**Supplied records**

Content starts

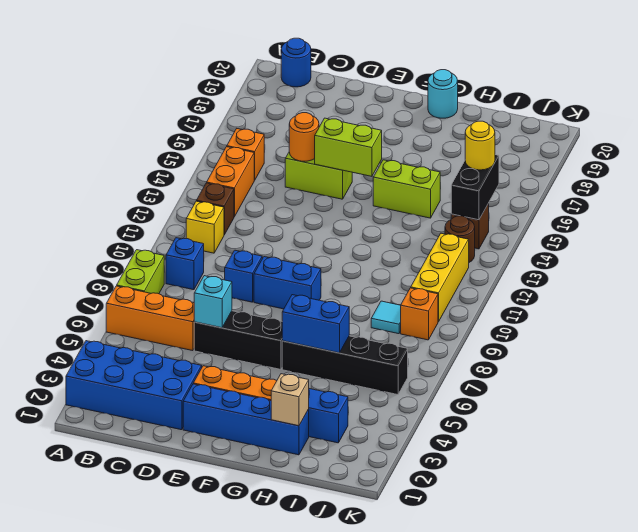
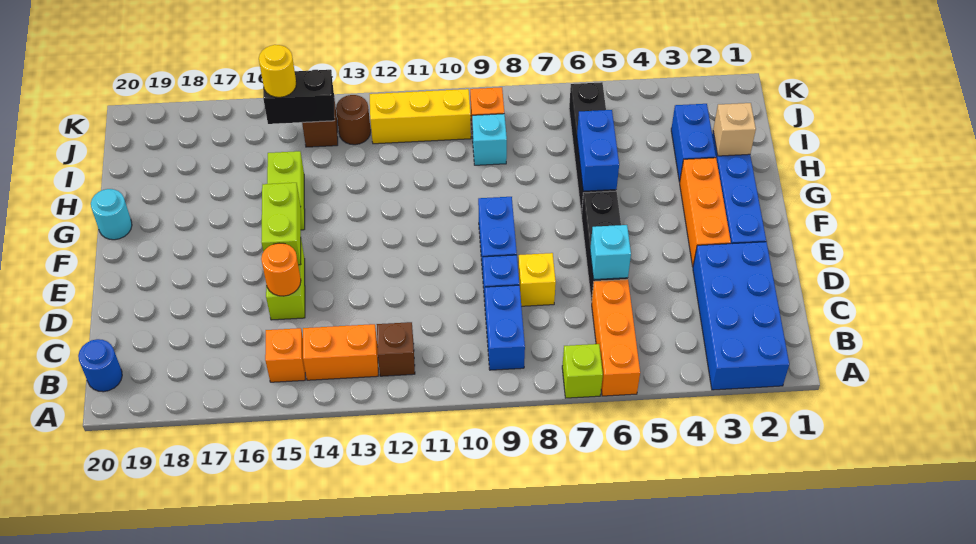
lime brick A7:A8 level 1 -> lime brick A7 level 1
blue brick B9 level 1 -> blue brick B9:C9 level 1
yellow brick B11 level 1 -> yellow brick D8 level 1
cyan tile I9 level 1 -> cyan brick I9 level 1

Content ends
Content starts

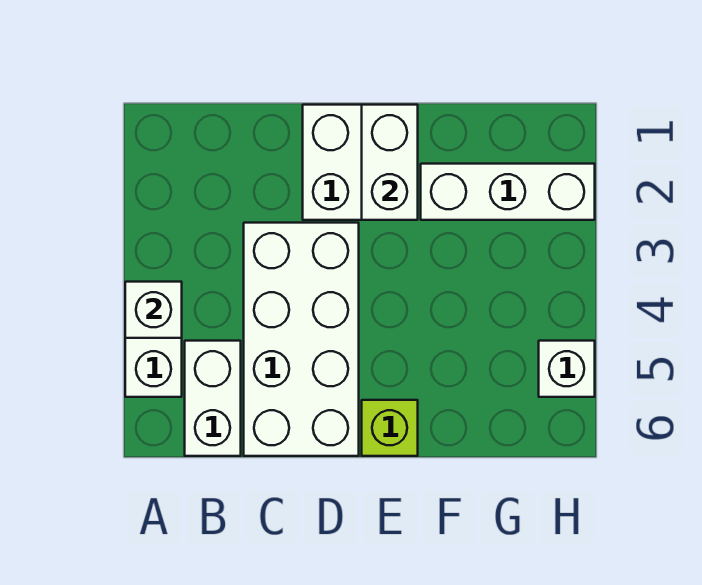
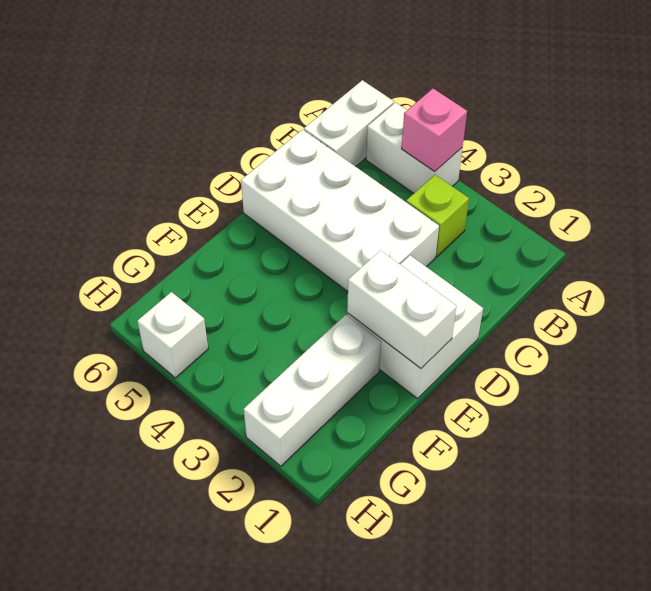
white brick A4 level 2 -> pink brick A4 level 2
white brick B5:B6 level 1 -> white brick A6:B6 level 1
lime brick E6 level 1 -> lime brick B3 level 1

Content ends

**What you will do**
Please reproduce, exactly as they appear above, the lines from the line containing "lime brick A7:A8" up to and including the line containing "cyan tile I9 level 1 -> cyan brick I9 level 1".

**Problem solution**
lime brick A7:A8 level 1 -> lime brick A7 level 1
blue brick B9 level 1 -> blue brick B9:C9 level 1
yellow brick B11 level 1 -> yellow brick D8 level 1
cyan tile I9 level 1 -> cyan brick I9 level 1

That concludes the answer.